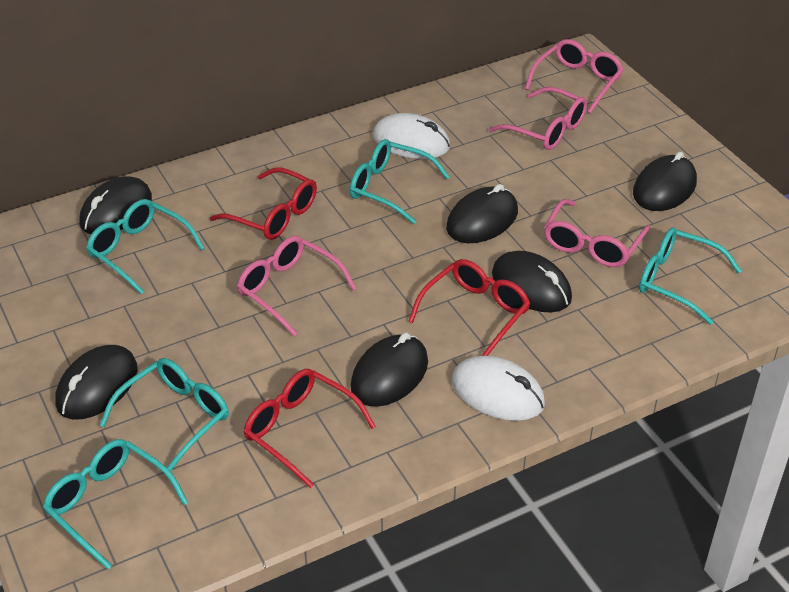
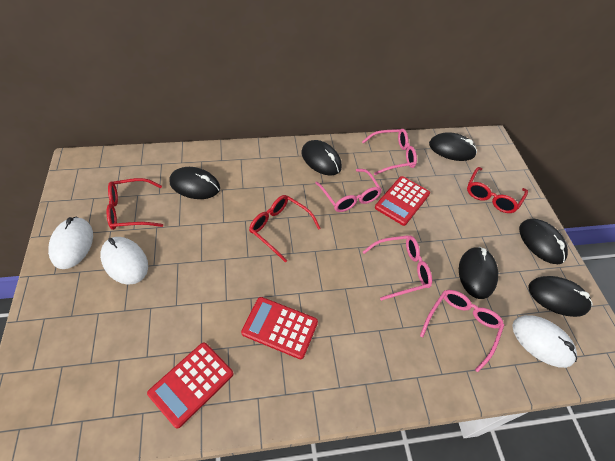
red calculator: 0 -> 3
turquoise glasses: 5 -> 0
white mouse: 2 -> 3

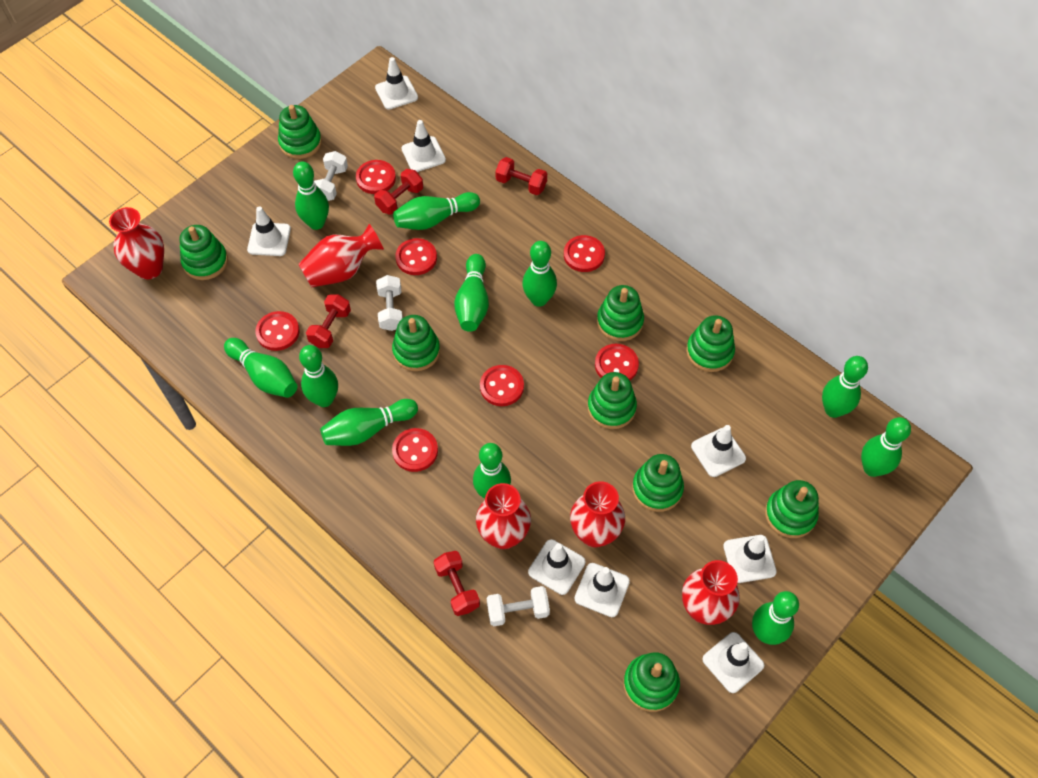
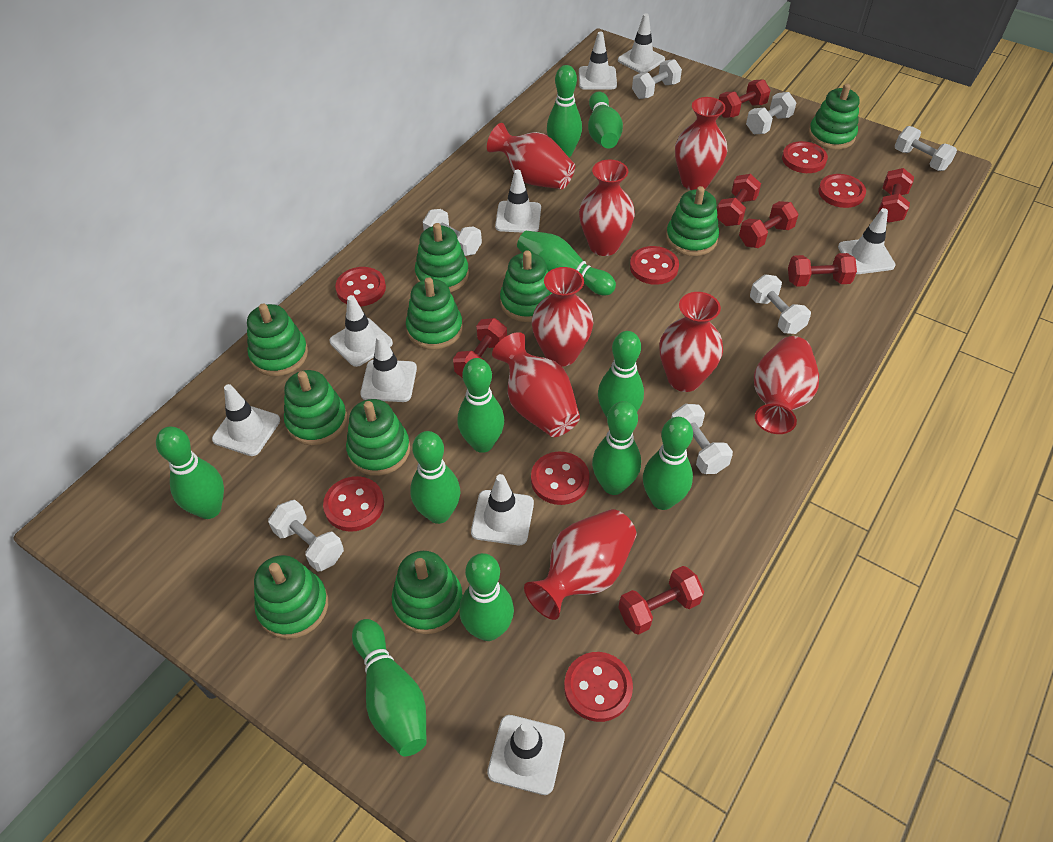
green stacking toy: 9 -> 10
red dumbbell: 4 -> 7
red vase: 5 -> 8
white dumbbell: 3 -> 7
white traffic cone: 8 -> 9

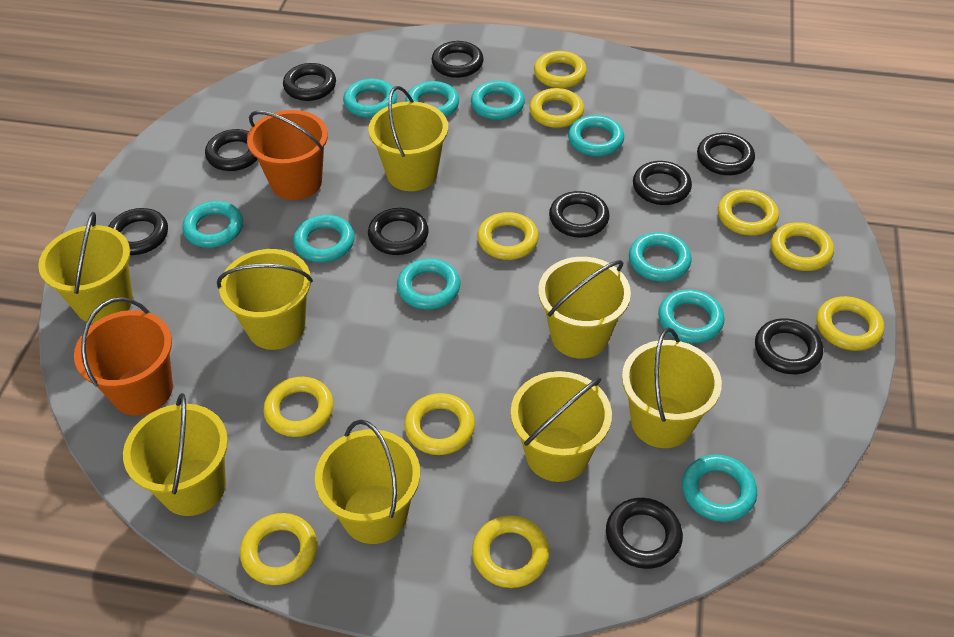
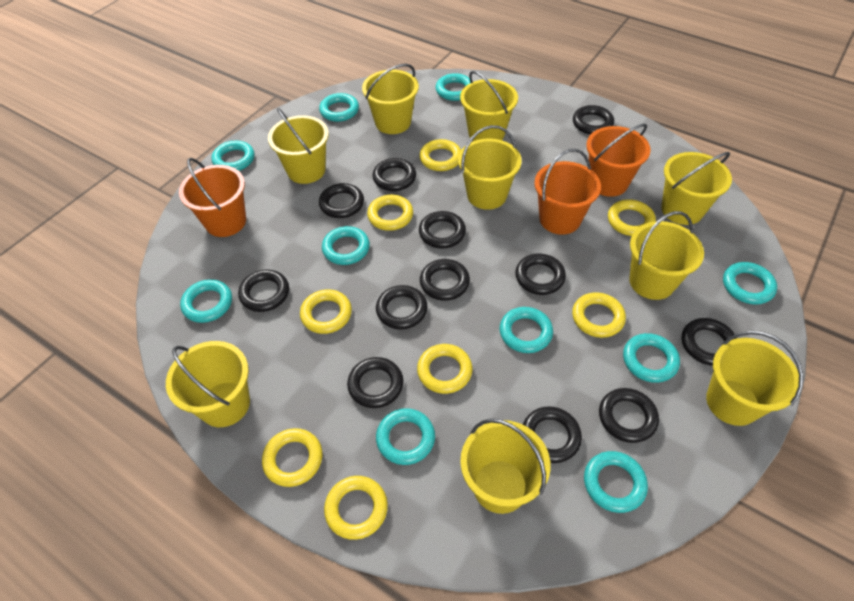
black ring: 10 -> 12
orange bucket: 2 -> 3
yellow bucket: 8 -> 9
yellow ring: 10 -> 8

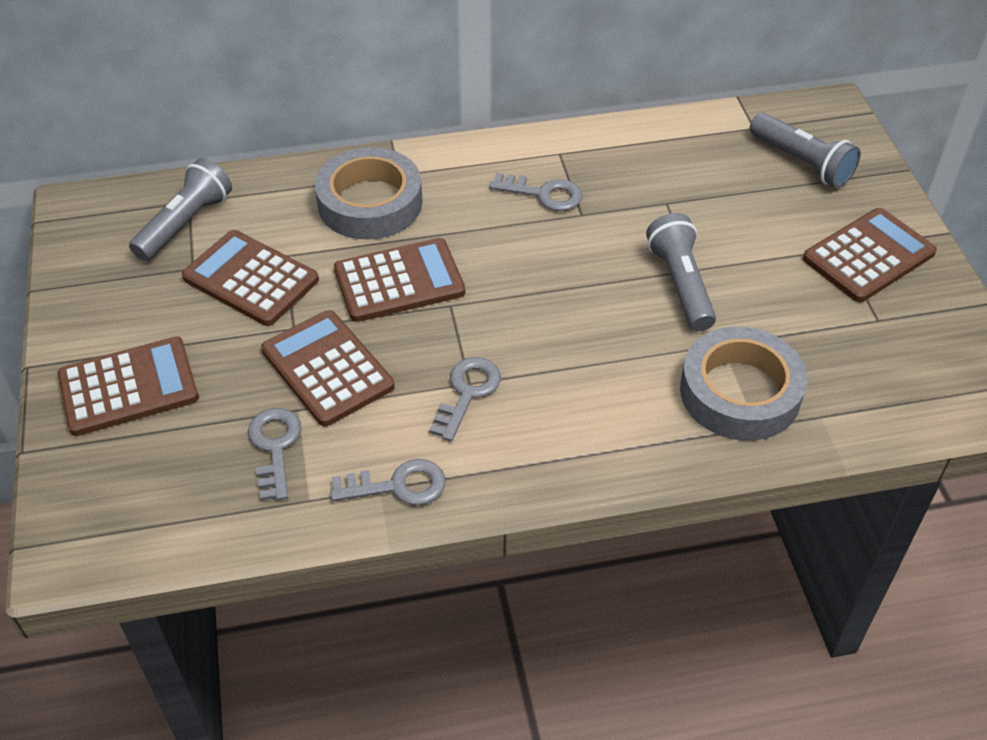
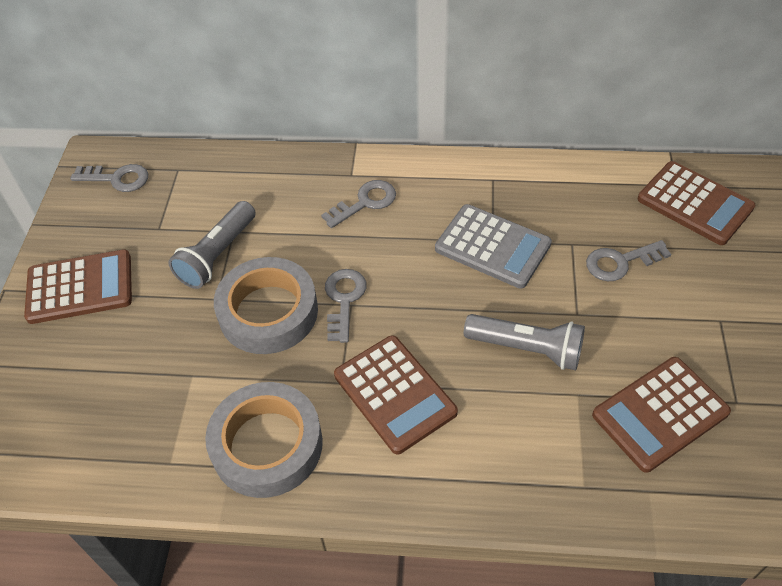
brown calculator: 5 -> 4
grey calculator: 0 -> 1
grey flashlight: 3 -> 2

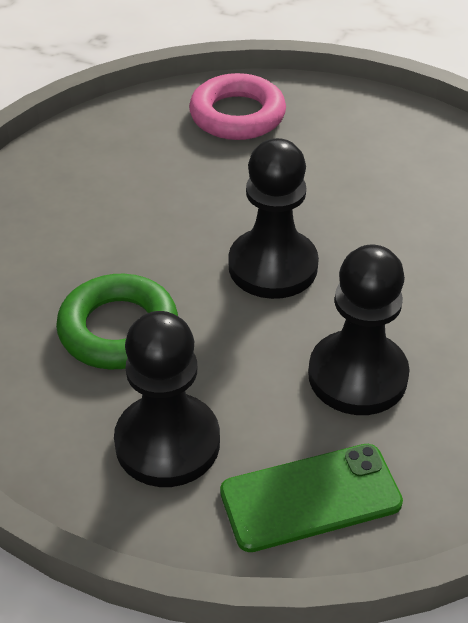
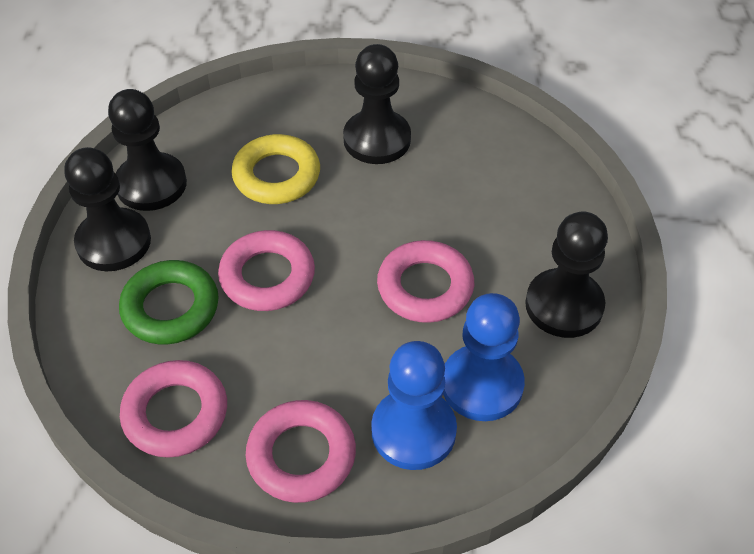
black pawn: 3 -> 4
blue pawn: 0 -> 2
green phone: 1 -> 0
pink ring: 1 -> 4
yellow ring: 0 -> 1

→ WHAT TO PRODUCE: Your copy should hold only the lines running from the one that contains "yellow ring: 10 -> 8" through the final line of the data; transcribe them exactly, both ends included, and leave pictures out.

→ ANSWER AREA:
yellow ring: 10 -> 8

brown calculator: 5 -> 4
grey calculator: 0 -> 1
grey flashlight: 3 -> 2

black pawn: 3 -> 4
blue pawn: 0 -> 2
green phone: 1 -> 0
pink ring: 1 -> 4
yellow ring: 0 -> 1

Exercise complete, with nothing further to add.